TASK ITEM.
Only lines that contain the word "switch" are to be returned from the data below.

◇ ◇ ◇ ◇

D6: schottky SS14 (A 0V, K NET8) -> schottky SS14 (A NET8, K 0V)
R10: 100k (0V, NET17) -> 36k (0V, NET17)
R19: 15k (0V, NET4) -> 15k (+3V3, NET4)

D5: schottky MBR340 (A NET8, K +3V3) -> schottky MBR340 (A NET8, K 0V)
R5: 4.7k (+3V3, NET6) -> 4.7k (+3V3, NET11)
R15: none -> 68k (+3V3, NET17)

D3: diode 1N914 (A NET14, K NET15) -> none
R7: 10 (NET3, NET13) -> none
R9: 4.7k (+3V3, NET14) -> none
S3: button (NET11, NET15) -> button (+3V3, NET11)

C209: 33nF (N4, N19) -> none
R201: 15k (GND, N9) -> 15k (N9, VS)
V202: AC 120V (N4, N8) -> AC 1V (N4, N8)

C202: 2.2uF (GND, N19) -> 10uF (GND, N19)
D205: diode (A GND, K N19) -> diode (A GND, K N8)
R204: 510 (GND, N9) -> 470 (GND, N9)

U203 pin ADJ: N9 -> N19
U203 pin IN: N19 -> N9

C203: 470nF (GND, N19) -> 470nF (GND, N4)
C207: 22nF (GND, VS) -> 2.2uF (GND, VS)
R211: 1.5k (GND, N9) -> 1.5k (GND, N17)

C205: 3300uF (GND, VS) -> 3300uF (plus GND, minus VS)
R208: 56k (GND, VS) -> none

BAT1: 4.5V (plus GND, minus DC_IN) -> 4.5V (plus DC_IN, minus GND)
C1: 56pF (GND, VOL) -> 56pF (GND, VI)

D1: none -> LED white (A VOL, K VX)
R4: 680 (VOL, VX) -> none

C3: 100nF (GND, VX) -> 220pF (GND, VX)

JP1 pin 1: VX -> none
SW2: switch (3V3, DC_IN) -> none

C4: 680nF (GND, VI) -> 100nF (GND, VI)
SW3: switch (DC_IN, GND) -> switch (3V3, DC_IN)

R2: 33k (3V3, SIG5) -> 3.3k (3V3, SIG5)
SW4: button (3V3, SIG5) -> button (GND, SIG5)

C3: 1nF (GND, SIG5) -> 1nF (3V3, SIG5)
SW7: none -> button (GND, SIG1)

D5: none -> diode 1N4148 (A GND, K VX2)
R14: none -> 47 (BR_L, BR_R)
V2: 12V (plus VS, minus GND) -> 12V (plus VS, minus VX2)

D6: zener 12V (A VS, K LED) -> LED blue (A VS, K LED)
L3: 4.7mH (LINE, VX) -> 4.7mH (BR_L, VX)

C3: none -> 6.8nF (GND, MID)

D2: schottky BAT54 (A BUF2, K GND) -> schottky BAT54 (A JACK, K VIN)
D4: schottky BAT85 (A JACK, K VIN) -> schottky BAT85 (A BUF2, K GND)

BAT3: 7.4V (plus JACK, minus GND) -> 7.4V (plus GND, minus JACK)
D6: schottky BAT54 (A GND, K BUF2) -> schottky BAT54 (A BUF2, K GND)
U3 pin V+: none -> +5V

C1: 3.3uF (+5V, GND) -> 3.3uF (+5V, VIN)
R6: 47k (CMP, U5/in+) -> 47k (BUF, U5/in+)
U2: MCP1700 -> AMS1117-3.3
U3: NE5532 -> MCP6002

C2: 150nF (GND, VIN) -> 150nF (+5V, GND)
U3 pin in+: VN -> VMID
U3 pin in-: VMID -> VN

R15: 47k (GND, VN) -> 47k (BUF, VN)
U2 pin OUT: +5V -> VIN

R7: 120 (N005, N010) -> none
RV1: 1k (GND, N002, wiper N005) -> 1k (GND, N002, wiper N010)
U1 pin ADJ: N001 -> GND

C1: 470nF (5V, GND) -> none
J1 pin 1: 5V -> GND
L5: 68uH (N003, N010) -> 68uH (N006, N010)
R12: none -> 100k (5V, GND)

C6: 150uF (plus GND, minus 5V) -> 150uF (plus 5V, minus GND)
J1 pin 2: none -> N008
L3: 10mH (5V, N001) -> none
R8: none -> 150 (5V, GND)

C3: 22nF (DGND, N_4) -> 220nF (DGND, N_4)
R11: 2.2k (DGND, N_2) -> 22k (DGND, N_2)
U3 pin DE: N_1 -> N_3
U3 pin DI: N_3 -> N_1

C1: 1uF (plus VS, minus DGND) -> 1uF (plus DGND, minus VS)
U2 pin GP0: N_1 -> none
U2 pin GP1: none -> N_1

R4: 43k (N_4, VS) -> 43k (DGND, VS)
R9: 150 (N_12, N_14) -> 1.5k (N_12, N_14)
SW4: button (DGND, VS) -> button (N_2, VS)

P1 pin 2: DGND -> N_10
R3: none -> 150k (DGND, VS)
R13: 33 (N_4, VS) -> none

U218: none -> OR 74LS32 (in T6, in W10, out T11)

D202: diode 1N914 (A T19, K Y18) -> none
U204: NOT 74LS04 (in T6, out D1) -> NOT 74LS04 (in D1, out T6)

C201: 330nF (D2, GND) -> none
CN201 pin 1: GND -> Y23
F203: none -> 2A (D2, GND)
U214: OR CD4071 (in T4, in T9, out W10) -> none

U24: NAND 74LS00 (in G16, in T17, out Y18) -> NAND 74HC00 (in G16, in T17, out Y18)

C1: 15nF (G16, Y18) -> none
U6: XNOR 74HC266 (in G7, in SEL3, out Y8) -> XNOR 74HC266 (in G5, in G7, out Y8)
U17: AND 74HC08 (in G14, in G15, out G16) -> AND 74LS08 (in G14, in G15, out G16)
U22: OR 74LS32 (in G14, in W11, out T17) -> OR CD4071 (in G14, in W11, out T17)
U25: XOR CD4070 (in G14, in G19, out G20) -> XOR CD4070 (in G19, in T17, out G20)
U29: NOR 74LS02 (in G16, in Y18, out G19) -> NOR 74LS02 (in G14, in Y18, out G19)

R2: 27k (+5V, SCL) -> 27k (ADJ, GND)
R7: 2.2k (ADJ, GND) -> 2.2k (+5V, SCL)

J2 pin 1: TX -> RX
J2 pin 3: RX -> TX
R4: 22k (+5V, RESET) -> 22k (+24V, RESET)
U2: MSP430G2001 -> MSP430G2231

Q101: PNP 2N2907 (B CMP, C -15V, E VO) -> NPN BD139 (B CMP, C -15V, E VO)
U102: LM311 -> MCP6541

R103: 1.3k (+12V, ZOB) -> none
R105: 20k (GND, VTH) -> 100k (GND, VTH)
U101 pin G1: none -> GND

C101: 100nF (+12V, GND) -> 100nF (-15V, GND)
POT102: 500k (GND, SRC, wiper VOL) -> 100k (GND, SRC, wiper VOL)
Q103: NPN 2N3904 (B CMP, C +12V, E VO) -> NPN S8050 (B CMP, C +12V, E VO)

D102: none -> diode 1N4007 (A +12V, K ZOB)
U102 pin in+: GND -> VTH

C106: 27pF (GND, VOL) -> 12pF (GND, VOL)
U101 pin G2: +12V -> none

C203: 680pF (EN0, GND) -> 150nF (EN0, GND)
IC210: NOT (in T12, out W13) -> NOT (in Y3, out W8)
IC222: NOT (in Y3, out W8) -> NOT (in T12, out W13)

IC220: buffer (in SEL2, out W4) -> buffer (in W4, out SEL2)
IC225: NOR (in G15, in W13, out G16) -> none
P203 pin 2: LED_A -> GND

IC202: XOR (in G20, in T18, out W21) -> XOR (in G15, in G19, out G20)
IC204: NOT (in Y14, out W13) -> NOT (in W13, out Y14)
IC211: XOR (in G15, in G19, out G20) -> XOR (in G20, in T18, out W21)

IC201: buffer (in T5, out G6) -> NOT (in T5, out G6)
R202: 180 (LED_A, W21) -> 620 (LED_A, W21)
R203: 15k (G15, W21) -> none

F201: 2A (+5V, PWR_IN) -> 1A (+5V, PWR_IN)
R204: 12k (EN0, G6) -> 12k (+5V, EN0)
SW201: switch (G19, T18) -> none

◇ ◇ ◇ ◇

SOLVED PROBLEM.
SW2: switch (3V3, DC_IN) -> none
SW3: switch (DC_IN, GND) -> switch (3V3, DC_IN)
SW201: switch (G19, T18) -> none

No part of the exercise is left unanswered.